→ Directions
Would you reproduce the data below exactly, please, leaving out its images?

→ Recorded information
--------------------------------------------------

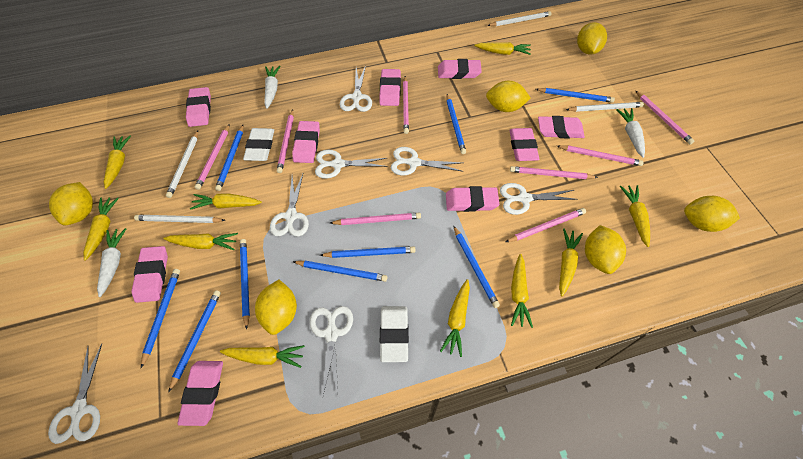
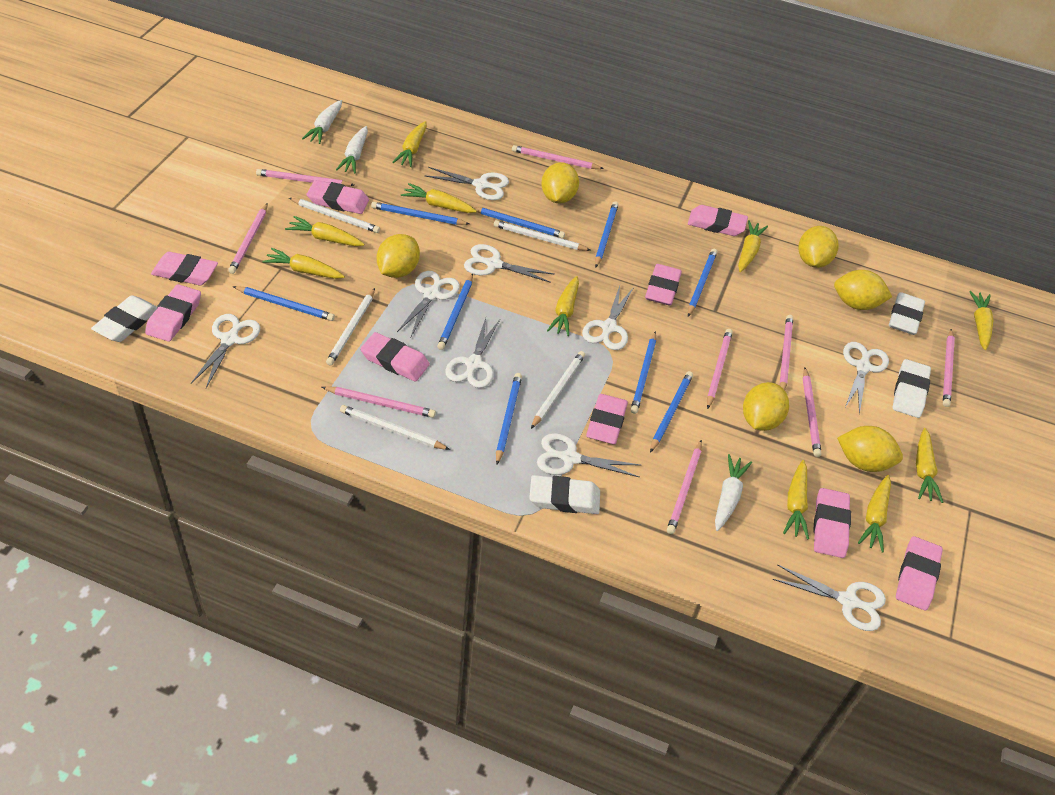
pink pencil: 8 -> 9
white eraser: 2 -> 4
white pencil: 4 -> 5
white scissors: 7 -> 9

--------------------------------------------------

→ Answer to the exercise
pink pencil: 8 -> 9
white eraser: 2 -> 4
white pencil: 4 -> 5
white scissors: 7 -> 9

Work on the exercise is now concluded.